**TASK OBJECTIVE**
The answer must reproduce all of the data below exactly and contain no images.

**INFORMATION SUPPLIED**
══════

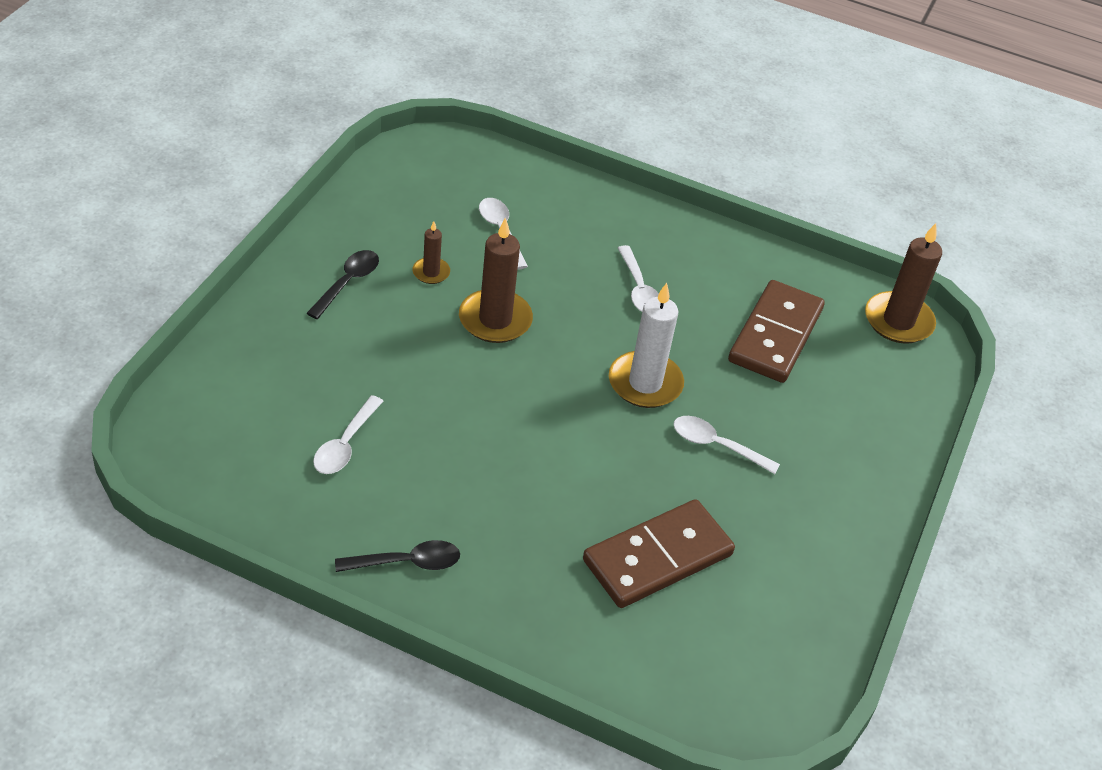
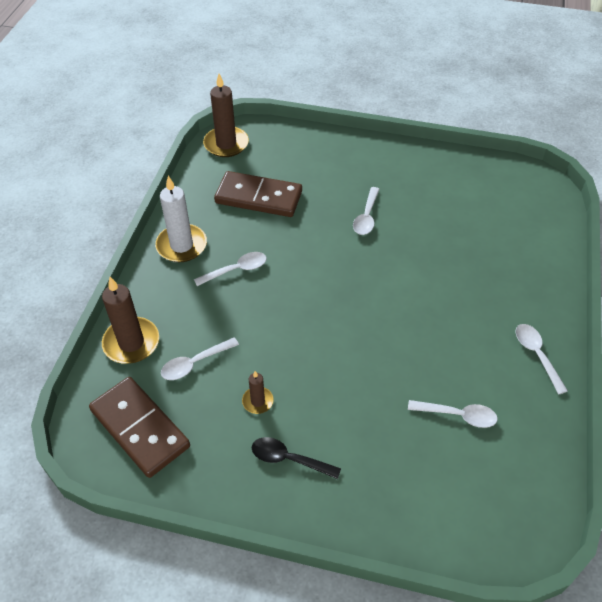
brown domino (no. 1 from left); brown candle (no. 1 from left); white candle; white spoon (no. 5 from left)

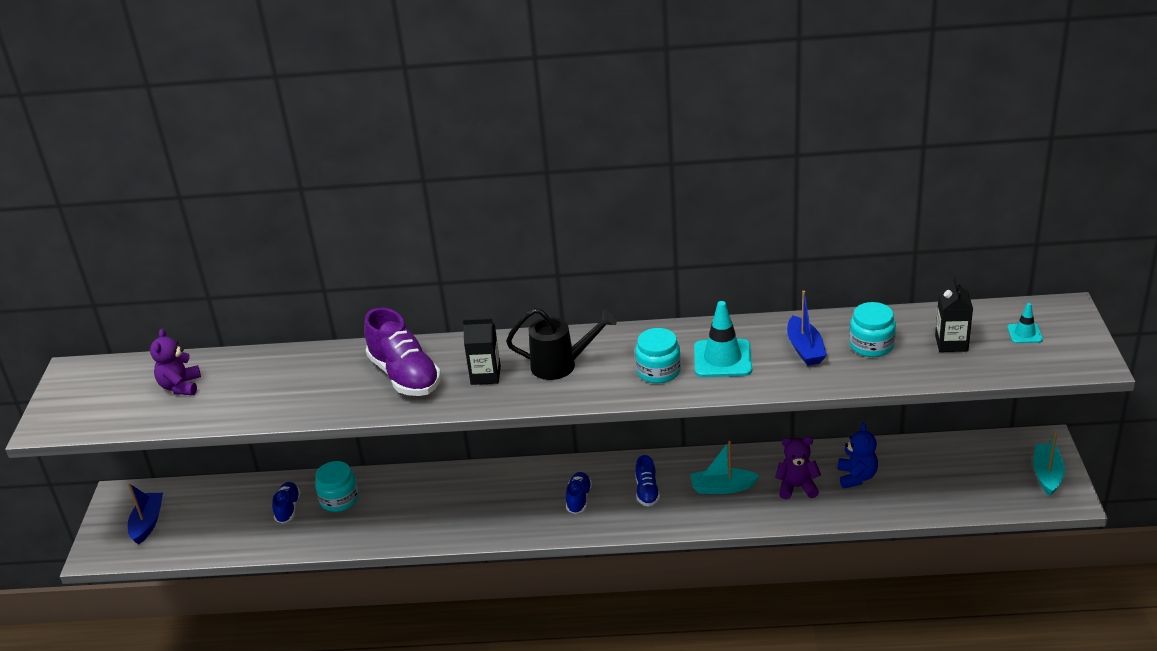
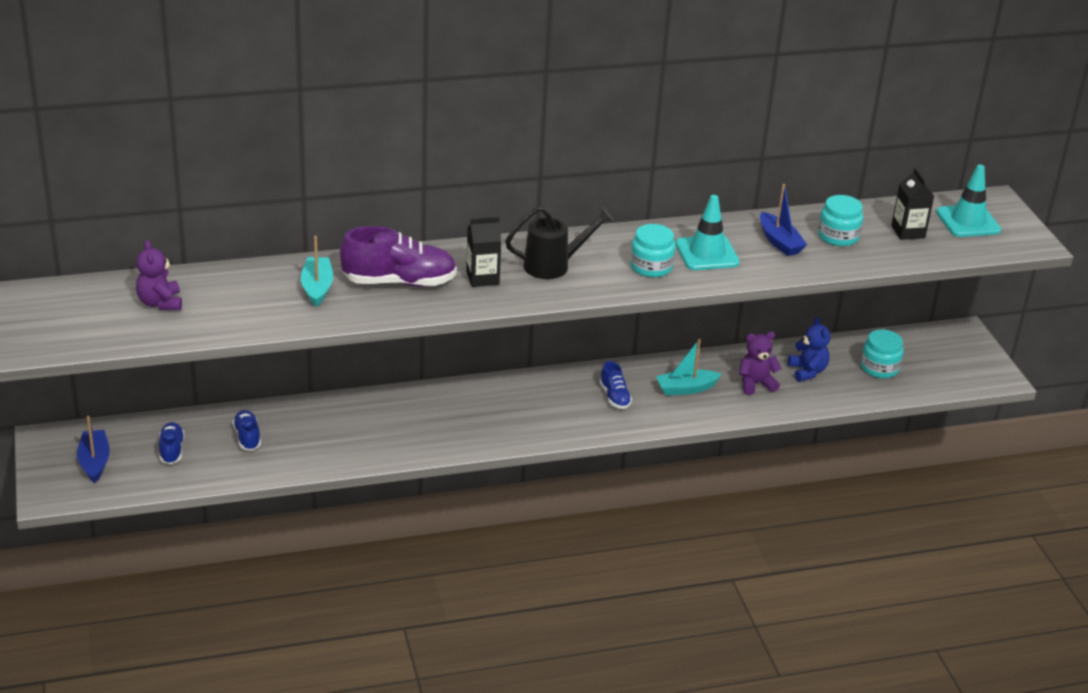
blue shoe (no. 1 from left); turquoise boat (no. 1 from left); purple shoe; turquoise jar (no. 3 from left); turquoise traffic cone (no. 2 from left)

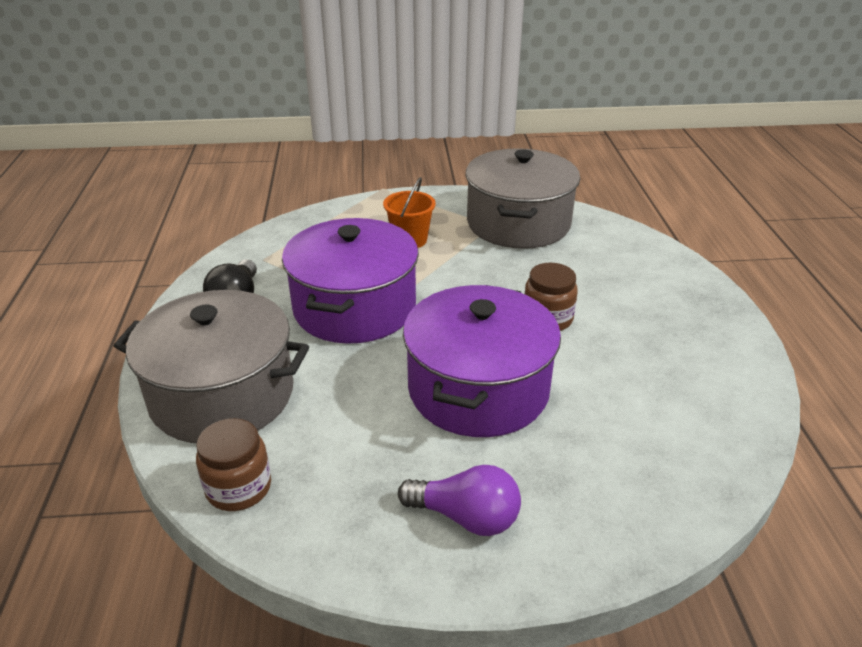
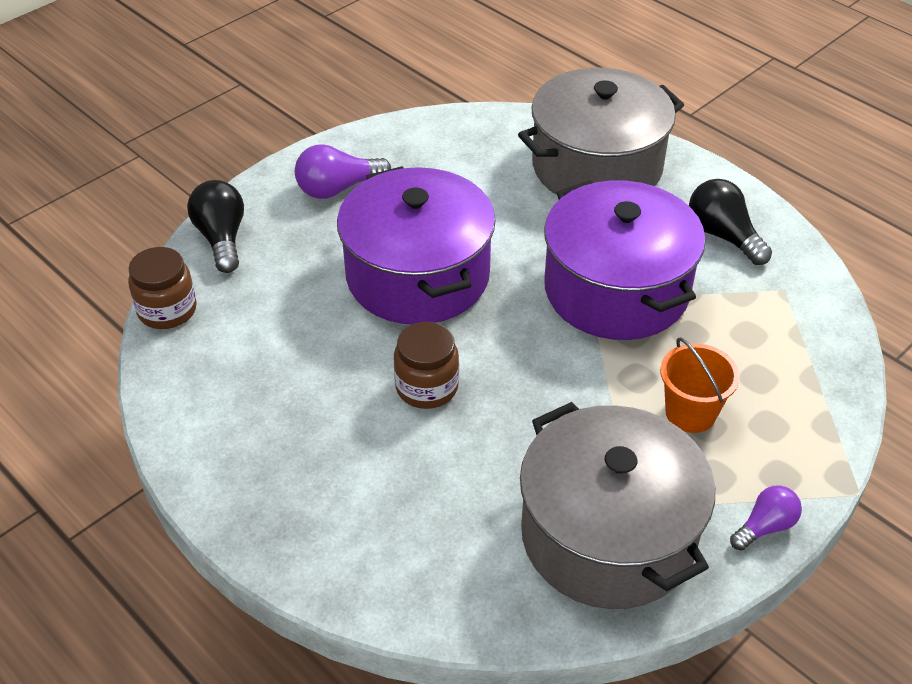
brown jar (no. 1 from left); black light bulb (no. 1 from left); purple light bulb (no. 2 from left)

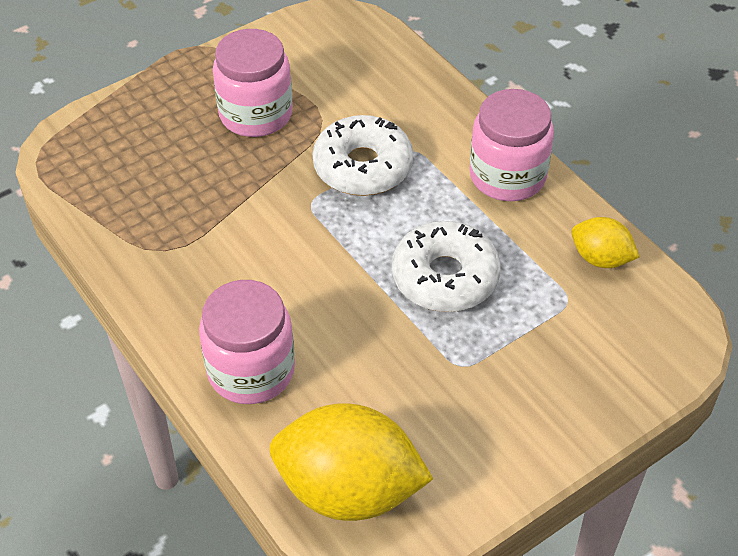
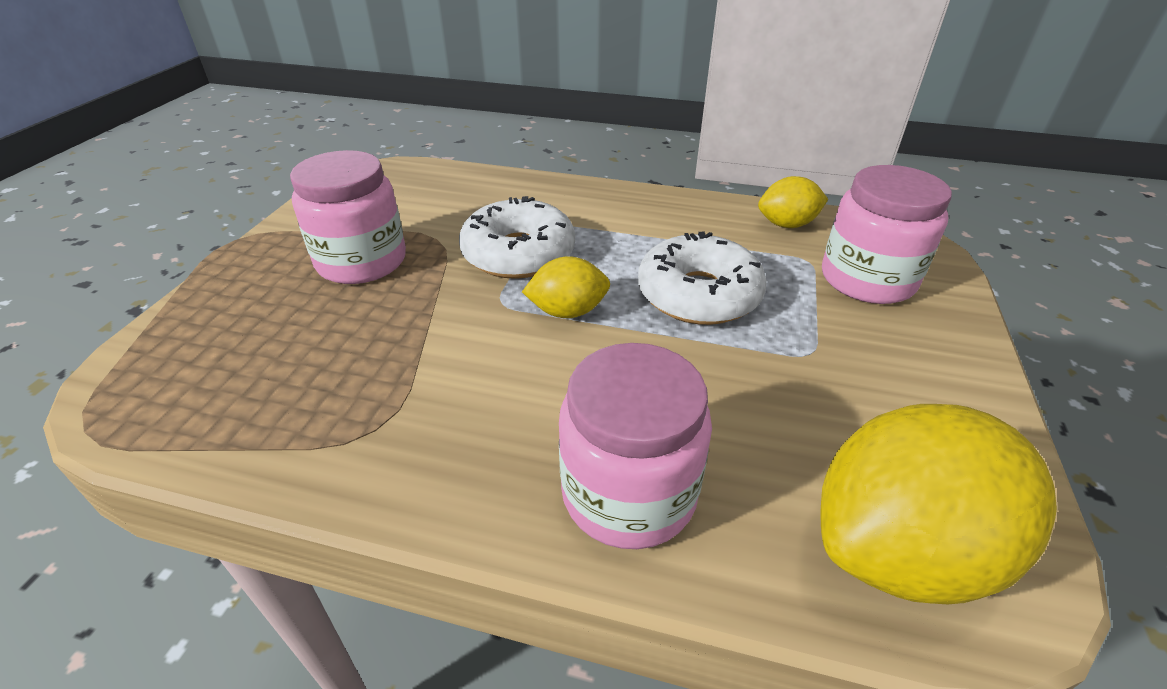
yellow lemon (no. 1 from left); pink jar (no. 3 from left)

══════

**TASK RESPONSE**
brown domino (no. 1 from left); brown candle (no. 1 from left); white candle; white spoon (no. 5 from left)

blue shoe (no. 1 from left); turquoise boat (no. 1 from left); purple shoe; turquoise jar (no. 3 from left); turquoise traffic cone (no. 2 from left)

brown jar (no. 1 from left); black light bulb (no. 1 from left); purple light bulb (no. 2 from left)

yellow lemon (no. 1 from left); pink jar (no. 3 from left)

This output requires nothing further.